[Stored records]
######

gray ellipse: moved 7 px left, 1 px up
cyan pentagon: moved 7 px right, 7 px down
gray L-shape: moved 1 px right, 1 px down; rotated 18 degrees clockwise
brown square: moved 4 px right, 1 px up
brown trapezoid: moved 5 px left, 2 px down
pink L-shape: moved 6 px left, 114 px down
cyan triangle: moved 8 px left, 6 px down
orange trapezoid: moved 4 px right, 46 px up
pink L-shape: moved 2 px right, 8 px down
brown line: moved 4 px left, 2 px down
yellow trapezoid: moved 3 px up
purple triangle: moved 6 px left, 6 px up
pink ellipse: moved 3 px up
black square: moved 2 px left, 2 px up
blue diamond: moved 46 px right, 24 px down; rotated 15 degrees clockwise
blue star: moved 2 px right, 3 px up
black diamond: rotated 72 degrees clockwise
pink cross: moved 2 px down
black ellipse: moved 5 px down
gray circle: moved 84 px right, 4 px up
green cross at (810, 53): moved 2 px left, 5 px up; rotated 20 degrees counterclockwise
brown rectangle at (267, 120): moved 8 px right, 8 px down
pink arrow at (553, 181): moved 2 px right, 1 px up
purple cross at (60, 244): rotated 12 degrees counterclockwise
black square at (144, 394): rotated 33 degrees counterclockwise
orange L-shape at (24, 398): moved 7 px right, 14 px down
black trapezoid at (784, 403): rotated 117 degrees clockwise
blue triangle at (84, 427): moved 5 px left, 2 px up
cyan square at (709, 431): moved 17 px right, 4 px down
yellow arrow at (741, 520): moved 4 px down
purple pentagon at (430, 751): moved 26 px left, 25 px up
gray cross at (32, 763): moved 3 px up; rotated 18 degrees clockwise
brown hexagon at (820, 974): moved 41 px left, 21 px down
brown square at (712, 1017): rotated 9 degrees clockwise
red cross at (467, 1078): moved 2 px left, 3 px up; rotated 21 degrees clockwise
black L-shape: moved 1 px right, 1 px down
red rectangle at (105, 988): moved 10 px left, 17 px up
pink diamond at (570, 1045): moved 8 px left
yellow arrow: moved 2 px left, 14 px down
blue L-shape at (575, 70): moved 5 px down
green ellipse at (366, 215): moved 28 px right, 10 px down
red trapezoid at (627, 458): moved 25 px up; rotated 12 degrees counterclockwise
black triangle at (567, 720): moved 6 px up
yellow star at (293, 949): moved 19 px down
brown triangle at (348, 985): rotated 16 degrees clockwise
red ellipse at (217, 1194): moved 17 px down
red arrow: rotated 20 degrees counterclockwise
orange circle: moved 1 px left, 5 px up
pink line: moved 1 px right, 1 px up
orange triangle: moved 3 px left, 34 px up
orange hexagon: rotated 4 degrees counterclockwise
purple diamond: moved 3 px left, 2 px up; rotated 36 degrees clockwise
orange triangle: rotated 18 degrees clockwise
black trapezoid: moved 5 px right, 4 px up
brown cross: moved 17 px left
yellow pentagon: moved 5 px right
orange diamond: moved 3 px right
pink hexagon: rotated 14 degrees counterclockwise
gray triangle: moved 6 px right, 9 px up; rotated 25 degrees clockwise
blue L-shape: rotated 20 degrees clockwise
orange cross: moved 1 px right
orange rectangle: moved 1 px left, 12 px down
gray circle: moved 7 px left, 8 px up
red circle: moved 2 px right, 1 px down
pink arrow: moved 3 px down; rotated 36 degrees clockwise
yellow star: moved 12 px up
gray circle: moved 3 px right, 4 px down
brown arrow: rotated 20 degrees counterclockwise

######

**Requirements**
List the data above as a numbered list without blank lines, starting from the first line and ending after the line that contains "orange trapezoid: moved 4 px right, 46 px up".

**Full solution**
1. gray ellipse: moved 7 px left, 1 px up
2. cyan pentagon: moved 7 px right, 7 px down
3. gray L-shape: moved 1 px right, 1 px down; rotated 18 degrees clockwise
4. brown square: moved 4 px right, 1 px up
5. brown trapezoid: moved 5 px left, 2 px down
6. pink L-shape: moved 6 px left, 114 px down
7. cyan triangle: moved 8 px left, 6 px down
8. orange trapezoid: moved 4 px right, 46 px up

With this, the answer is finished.